---------- SUPPLIED MATERIAL ----------
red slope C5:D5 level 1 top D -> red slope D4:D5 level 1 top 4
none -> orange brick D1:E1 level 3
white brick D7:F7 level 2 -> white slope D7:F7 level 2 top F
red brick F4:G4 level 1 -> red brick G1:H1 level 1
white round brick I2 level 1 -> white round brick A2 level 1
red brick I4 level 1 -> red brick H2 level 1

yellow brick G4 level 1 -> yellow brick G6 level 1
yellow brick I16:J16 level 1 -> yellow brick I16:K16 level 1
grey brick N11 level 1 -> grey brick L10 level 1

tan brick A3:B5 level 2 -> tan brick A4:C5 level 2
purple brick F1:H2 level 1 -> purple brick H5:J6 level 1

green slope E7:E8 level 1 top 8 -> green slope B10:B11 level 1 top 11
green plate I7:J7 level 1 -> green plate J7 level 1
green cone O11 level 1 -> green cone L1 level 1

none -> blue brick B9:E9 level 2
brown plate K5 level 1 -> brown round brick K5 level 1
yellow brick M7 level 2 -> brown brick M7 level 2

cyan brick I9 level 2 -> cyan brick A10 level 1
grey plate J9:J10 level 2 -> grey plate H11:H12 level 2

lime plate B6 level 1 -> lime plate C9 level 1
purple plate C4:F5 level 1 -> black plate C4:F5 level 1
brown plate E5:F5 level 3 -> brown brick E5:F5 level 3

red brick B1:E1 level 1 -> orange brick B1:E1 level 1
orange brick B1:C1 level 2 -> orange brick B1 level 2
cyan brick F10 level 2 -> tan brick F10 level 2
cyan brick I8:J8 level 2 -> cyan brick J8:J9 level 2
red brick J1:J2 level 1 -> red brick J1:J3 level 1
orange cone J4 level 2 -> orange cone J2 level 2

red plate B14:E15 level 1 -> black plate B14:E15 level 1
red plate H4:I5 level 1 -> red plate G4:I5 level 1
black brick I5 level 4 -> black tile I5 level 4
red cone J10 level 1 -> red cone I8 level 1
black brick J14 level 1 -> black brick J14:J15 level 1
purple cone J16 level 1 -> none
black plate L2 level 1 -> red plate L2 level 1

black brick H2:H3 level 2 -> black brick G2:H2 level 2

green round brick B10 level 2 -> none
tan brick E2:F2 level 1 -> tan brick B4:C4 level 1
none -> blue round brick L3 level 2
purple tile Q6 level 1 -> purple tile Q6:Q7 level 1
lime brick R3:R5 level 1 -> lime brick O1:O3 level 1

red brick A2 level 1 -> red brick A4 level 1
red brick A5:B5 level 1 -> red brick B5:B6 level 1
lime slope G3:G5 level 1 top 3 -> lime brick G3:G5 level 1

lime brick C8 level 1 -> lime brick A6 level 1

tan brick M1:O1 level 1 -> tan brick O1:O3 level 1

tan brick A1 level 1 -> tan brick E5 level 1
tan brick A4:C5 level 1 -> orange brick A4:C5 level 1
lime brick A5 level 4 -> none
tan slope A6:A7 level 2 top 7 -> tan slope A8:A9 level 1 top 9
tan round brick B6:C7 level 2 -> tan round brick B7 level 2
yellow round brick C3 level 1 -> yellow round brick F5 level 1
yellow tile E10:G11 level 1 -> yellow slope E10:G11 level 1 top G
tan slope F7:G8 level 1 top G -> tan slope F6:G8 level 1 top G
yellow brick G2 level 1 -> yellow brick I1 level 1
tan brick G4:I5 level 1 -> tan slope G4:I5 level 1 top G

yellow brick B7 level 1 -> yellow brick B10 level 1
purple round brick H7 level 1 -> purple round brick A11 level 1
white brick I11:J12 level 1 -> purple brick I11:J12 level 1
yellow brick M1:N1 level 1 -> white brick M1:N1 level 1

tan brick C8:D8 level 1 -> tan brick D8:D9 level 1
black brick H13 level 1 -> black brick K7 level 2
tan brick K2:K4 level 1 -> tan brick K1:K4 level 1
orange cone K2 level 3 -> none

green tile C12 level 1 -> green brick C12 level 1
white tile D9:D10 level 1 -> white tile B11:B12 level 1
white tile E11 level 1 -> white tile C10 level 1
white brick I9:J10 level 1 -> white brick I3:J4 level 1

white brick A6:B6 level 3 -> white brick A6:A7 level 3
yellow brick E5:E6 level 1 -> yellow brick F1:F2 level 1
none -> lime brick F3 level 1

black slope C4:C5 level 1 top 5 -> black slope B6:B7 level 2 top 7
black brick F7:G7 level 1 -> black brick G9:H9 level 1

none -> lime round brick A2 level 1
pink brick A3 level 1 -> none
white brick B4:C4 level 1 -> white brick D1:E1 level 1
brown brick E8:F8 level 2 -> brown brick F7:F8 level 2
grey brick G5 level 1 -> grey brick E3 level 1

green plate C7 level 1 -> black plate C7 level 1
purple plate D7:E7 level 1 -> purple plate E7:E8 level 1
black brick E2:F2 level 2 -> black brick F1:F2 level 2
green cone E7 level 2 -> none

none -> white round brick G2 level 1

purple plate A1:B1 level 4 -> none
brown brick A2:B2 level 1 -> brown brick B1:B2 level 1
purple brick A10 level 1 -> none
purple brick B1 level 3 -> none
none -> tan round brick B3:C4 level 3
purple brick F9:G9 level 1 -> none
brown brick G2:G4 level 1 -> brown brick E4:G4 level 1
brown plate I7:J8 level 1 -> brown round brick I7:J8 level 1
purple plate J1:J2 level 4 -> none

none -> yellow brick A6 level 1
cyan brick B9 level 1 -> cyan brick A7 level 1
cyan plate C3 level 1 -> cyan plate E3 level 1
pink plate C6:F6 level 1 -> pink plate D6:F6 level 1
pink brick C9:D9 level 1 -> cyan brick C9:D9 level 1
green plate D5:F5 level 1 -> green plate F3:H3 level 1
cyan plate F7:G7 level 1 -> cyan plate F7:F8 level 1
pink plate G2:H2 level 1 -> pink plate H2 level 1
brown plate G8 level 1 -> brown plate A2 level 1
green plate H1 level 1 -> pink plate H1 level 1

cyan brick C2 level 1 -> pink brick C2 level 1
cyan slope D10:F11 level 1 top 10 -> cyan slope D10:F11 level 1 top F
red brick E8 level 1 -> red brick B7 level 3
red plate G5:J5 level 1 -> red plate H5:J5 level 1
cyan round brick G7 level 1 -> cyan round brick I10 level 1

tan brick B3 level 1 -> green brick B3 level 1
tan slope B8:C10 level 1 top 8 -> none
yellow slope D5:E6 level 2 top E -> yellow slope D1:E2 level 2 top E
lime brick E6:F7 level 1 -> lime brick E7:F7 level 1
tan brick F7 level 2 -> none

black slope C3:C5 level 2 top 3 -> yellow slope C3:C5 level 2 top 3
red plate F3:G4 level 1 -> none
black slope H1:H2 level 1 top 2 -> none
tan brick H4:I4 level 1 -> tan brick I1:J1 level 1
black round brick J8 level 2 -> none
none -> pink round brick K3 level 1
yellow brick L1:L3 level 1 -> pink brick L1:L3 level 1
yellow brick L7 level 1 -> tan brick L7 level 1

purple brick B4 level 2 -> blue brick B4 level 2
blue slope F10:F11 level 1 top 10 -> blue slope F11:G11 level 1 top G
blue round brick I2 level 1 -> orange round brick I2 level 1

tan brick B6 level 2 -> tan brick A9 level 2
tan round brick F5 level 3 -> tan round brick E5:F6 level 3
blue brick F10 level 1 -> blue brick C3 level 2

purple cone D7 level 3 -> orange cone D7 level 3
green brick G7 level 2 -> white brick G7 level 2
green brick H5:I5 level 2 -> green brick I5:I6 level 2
----------
GOAL OF THE EXERCISE — Down to the last line, repeat the data exactly.

RESULT OF THIS TASK —
red slope C5:D5 level 1 top D -> red slope D4:D5 level 1 top 4
none -> orange brick D1:E1 level 3
white brick D7:F7 level 2 -> white slope D7:F7 level 2 top F
red brick F4:G4 level 1 -> red brick G1:H1 level 1
white round brick I2 level 1 -> white round brick A2 level 1
red brick I4 level 1 -> red brick H2 level 1

yellow brick G4 level 1 -> yellow brick G6 level 1
yellow brick I16:J16 level 1 -> yellow brick I16:K16 level 1
grey brick N11 level 1 -> grey brick L10 level 1

tan brick A3:B5 level 2 -> tan brick A4:C5 level 2
purple brick F1:H2 level 1 -> purple brick H5:J6 level 1

green slope E7:E8 level 1 top 8 -> green slope B10:B11 level 1 top 11
green plate I7:J7 level 1 -> green plate J7 level 1
green cone O11 level 1 -> green cone L1 level 1

none -> blue brick B9:E9 level 2
brown plate K5 level 1 -> brown round brick K5 level 1
yellow brick M7 level 2 -> brown brick M7 level 2

cyan brick I9 level 2 -> cyan brick A10 level 1
grey plate J9:J10 level 2 -> grey plate H11:H12 level 2

lime plate B6 level 1 -> lime plate C9 level 1
purple plate C4:F5 level 1 -> black plate C4:F5 level 1
brown plate E5:F5 level 3 -> brown brick E5:F5 level 3

red brick B1:E1 level 1 -> orange brick B1:E1 level 1
orange brick B1:C1 level 2 -> orange brick B1 level 2
cyan brick F10 level 2 -> tan brick F10 level 2
cyan brick I8:J8 level 2 -> cyan brick J8:J9 level 2
red brick J1:J2 level 1 -> red brick J1:J3 level 1
orange cone J4 level 2 -> orange cone J2 level 2

red plate B14:E15 level 1 -> black plate B14:E15 level 1
red plate H4:I5 level 1 -> red plate G4:I5 level 1
black brick I5 level 4 -> black tile I5 level 4
red cone J10 level 1 -> red cone I8 level 1
black brick J14 level 1 -> black brick J14:J15 level 1
purple cone J16 level 1 -> none
black plate L2 level 1 -> red plate L2 level 1

black brick H2:H3 level 2 -> black brick G2:H2 level 2

green round brick B10 level 2 -> none
tan brick E2:F2 level 1 -> tan brick B4:C4 level 1
none -> blue round brick L3 level 2
purple tile Q6 level 1 -> purple tile Q6:Q7 level 1
lime brick R3:R5 level 1 -> lime brick O1:O3 level 1

red brick A2 level 1 -> red brick A4 level 1
red brick A5:B5 level 1 -> red brick B5:B6 level 1
lime slope G3:G5 level 1 top 3 -> lime brick G3:G5 level 1

lime brick C8 level 1 -> lime brick A6 level 1

tan brick M1:O1 level 1 -> tan brick O1:O3 level 1

tan brick A1 level 1 -> tan brick E5 level 1
tan brick A4:C5 level 1 -> orange brick A4:C5 level 1
lime brick A5 level 4 -> none
tan slope A6:A7 level 2 top 7 -> tan slope A8:A9 level 1 top 9
tan round brick B6:C7 level 2 -> tan round brick B7 level 2
yellow round brick C3 level 1 -> yellow round brick F5 level 1
yellow tile E10:G11 level 1 -> yellow slope E10:G11 level 1 top G
tan slope F7:G8 level 1 top G -> tan slope F6:G8 level 1 top G
yellow brick G2 level 1 -> yellow brick I1 level 1
tan brick G4:I5 level 1 -> tan slope G4:I5 level 1 top G

yellow brick B7 level 1 -> yellow brick B10 level 1
purple round brick H7 level 1 -> purple round brick A11 level 1
white brick I11:J12 level 1 -> purple brick I11:J12 level 1
yellow brick M1:N1 level 1 -> white brick M1:N1 level 1

tan brick C8:D8 level 1 -> tan brick D8:D9 level 1
black brick H13 level 1 -> black brick K7 level 2
tan brick K2:K4 level 1 -> tan brick K1:K4 level 1
orange cone K2 level 3 -> none

green tile C12 level 1 -> green brick C12 level 1
white tile D9:D10 level 1 -> white tile B11:B12 level 1
white tile E11 level 1 -> white tile C10 level 1
white brick I9:J10 level 1 -> white brick I3:J4 level 1

white brick A6:B6 level 3 -> white brick A6:A7 level 3
yellow brick E5:E6 level 1 -> yellow brick F1:F2 level 1
none -> lime brick F3 level 1

black slope C4:C5 level 1 top 5 -> black slope B6:B7 level 2 top 7
black brick F7:G7 level 1 -> black brick G9:H9 level 1

none -> lime round brick A2 level 1
pink brick A3 level 1 -> none
white brick B4:C4 level 1 -> white brick D1:E1 level 1
brown brick E8:F8 level 2 -> brown brick F7:F8 level 2
grey brick G5 level 1 -> grey brick E3 level 1

green plate C7 level 1 -> black plate C7 level 1
purple plate D7:E7 level 1 -> purple plate E7:E8 level 1
black brick E2:F2 level 2 -> black brick F1:F2 level 2
green cone E7 level 2 -> none

none -> white round brick G2 level 1

purple plate A1:B1 level 4 -> none
brown brick A2:B2 level 1 -> brown brick B1:B2 level 1
purple brick A10 level 1 -> none
purple brick B1 level 3 -> none
none -> tan round brick B3:C4 level 3
purple brick F9:G9 level 1 -> none
brown brick G2:G4 level 1 -> brown brick E4:G4 level 1
brown plate I7:J8 level 1 -> brown round brick I7:J8 level 1
purple plate J1:J2 level 4 -> none

none -> yellow brick A6 level 1
cyan brick B9 level 1 -> cyan brick A7 level 1
cyan plate C3 level 1 -> cyan plate E3 level 1
pink plate C6:F6 level 1 -> pink plate D6:F6 level 1
pink brick C9:D9 level 1 -> cyan brick C9:D9 level 1
green plate D5:F5 level 1 -> green plate F3:H3 level 1
cyan plate F7:G7 level 1 -> cyan plate F7:F8 level 1
pink plate G2:H2 level 1 -> pink plate H2 level 1
brown plate G8 level 1 -> brown plate A2 level 1
green plate H1 level 1 -> pink plate H1 level 1

cyan brick C2 level 1 -> pink brick C2 level 1
cyan slope D10:F11 level 1 top 10 -> cyan slope D10:F11 level 1 top F
red brick E8 level 1 -> red brick B7 level 3
red plate G5:J5 level 1 -> red plate H5:J5 level 1
cyan round brick G7 level 1 -> cyan round brick I10 level 1

tan brick B3 level 1 -> green brick B3 level 1
tan slope B8:C10 level 1 top 8 -> none
yellow slope D5:E6 level 2 top E -> yellow slope D1:E2 level 2 top E
lime brick E6:F7 level 1 -> lime brick E7:F7 level 1
tan brick F7 level 2 -> none

black slope C3:C5 level 2 top 3 -> yellow slope C3:C5 level 2 top 3
red plate F3:G4 level 1 -> none
black slope H1:H2 level 1 top 2 -> none
tan brick H4:I4 level 1 -> tan brick I1:J1 level 1
black round brick J8 level 2 -> none
none -> pink round brick K3 level 1
yellow brick L1:L3 level 1 -> pink brick L1:L3 level 1
yellow brick L7 level 1 -> tan brick L7 level 1

purple brick B4 level 2 -> blue brick B4 level 2
blue slope F10:F11 level 1 top 10 -> blue slope F11:G11 level 1 top G
blue round brick I2 level 1 -> orange round brick I2 level 1

tan brick B6 level 2 -> tan brick A9 level 2
tan round brick F5 level 3 -> tan round brick E5:F6 level 3
blue brick F10 level 1 -> blue brick C3 level 2

purple cone D7 level 3 -> orange cone D7 level 3
green brick G7 level 2 -> white brick G7 level 2
green brick H5:I5 level 2 -> green brick I5:I6 level 2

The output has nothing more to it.